╭─ DATASET EXTRACT

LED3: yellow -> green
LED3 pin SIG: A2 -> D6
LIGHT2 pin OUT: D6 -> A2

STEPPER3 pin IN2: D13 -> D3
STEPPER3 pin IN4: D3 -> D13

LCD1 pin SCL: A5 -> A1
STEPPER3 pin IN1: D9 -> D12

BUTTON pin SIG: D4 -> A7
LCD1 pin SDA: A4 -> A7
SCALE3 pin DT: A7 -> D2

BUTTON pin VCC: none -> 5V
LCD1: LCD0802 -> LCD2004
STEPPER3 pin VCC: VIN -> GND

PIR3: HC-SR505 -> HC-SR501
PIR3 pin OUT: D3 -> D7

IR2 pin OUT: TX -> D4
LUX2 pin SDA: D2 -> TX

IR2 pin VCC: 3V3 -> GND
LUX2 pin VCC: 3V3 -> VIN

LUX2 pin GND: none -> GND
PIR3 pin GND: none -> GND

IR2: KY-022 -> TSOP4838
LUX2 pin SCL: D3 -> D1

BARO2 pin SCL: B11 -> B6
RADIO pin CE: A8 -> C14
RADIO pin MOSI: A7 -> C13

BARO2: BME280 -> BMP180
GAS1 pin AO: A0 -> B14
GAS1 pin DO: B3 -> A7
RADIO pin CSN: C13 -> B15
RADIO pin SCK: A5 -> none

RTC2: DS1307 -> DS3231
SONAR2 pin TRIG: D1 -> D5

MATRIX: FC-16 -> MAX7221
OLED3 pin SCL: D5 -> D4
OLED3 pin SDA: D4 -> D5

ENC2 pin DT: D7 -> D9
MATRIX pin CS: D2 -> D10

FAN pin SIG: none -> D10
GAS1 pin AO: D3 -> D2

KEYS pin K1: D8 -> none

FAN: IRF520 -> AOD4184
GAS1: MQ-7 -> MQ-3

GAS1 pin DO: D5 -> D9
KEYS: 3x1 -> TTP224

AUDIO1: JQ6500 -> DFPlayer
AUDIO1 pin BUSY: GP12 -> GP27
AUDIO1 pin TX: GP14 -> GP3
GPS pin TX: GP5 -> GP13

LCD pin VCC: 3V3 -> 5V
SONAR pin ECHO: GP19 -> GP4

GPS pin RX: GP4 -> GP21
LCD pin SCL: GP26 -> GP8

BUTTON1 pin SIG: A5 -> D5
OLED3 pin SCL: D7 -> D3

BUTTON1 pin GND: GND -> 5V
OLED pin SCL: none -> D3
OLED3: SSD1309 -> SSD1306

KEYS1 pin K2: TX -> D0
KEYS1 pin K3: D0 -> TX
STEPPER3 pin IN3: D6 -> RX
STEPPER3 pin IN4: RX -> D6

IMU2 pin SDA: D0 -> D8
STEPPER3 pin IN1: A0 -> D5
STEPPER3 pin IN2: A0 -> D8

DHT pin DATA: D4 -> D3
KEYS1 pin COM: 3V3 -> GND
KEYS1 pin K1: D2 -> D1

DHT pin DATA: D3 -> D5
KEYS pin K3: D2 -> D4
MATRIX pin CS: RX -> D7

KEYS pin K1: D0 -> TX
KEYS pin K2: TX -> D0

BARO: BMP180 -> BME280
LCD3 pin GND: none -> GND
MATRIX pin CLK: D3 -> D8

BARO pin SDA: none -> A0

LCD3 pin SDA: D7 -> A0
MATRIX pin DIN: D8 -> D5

╰─

Exactly the lines from the one containing "DHT pin DATA: D4 -> D3" through the final line above, and only those, should be given again.

DHT pin DATA: D4 -> D3
KEYS1 pin COM: 3V3 -> GND
KEYS1 pin K1: D2 -> D1

DHT pin DATA: D3 -> D5
KEYS pin K3: D2 -> D4
MATRIX pin CS: RX -> D7

KEYS pin K1: D0 -> TX
KEYS pin K2: TX -> D0

BARO: BMP180 -> BME280
LCD3 pin GND: none -> GND
MATRIX pin CLK: D3 -> D8

BARO pin SDA: none -> A0

LCD3 pin SDA: D7 -> A0
MATRIX pin DIN: D8 -> D5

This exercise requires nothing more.